--- TASK OBJECTIVE ---
Using the entries that follow, write out the line containing "none -> pink round brick C3:D4 level 1", the line containing "green round brick G5", and every line between them, exactly and nothing else.
---------- RECORDS FOR THIS EXERCISE
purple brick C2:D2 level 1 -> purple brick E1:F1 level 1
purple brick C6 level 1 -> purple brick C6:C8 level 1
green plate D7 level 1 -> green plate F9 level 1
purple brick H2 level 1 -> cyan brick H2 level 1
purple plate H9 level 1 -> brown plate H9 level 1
--------------------
---------- RECORDS FOR THIS EXERCISE
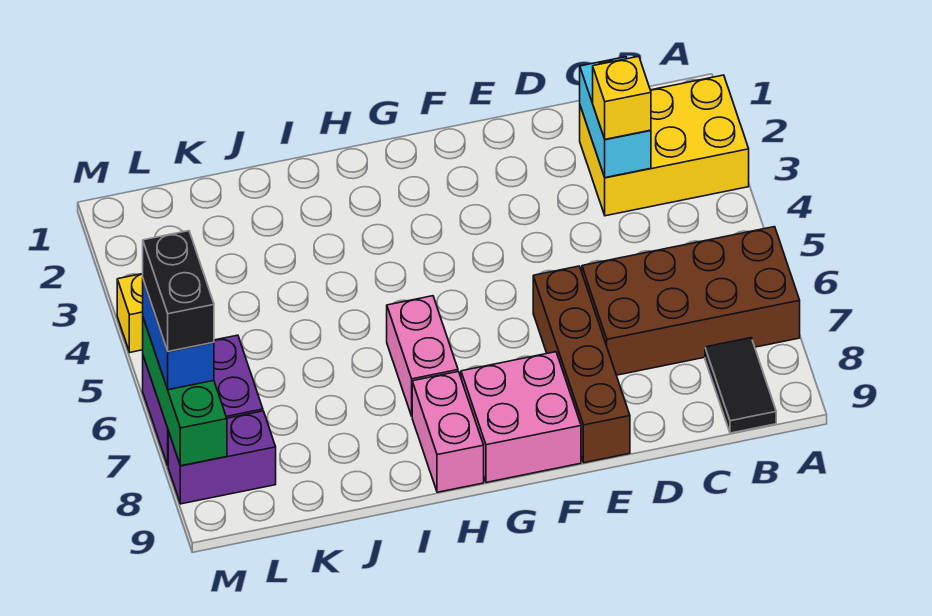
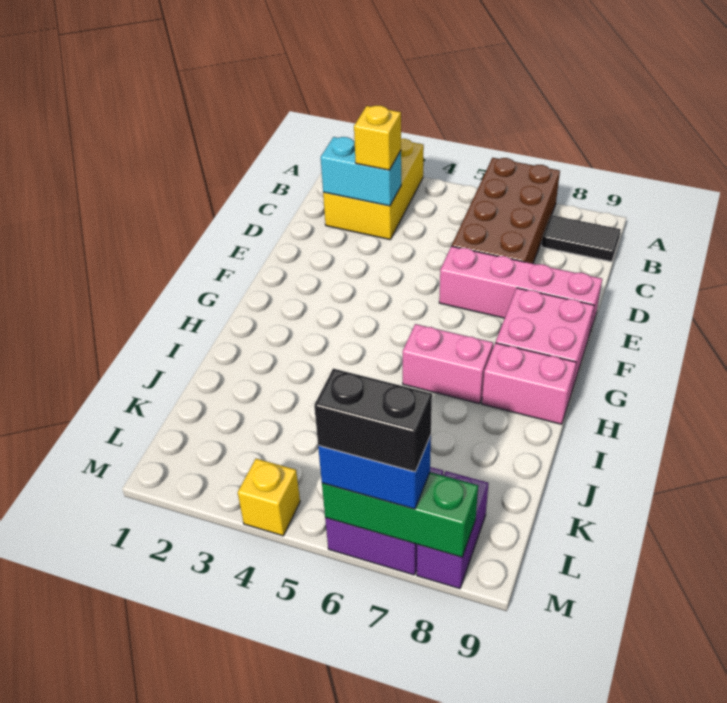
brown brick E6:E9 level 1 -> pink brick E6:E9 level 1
--------------------
---------- RECORDS FOR THIS EXERCISE
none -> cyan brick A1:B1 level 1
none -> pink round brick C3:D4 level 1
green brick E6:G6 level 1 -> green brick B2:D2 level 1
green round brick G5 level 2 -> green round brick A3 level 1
--------------------
--- OUTPUT OF THE TASK ---
none -> pink round brick C3:D4 level 1
green brick E6:G6 level 1 -> green brick B2:D2 level 1
green round brick G5 level 2 -> green round brick A3 level 1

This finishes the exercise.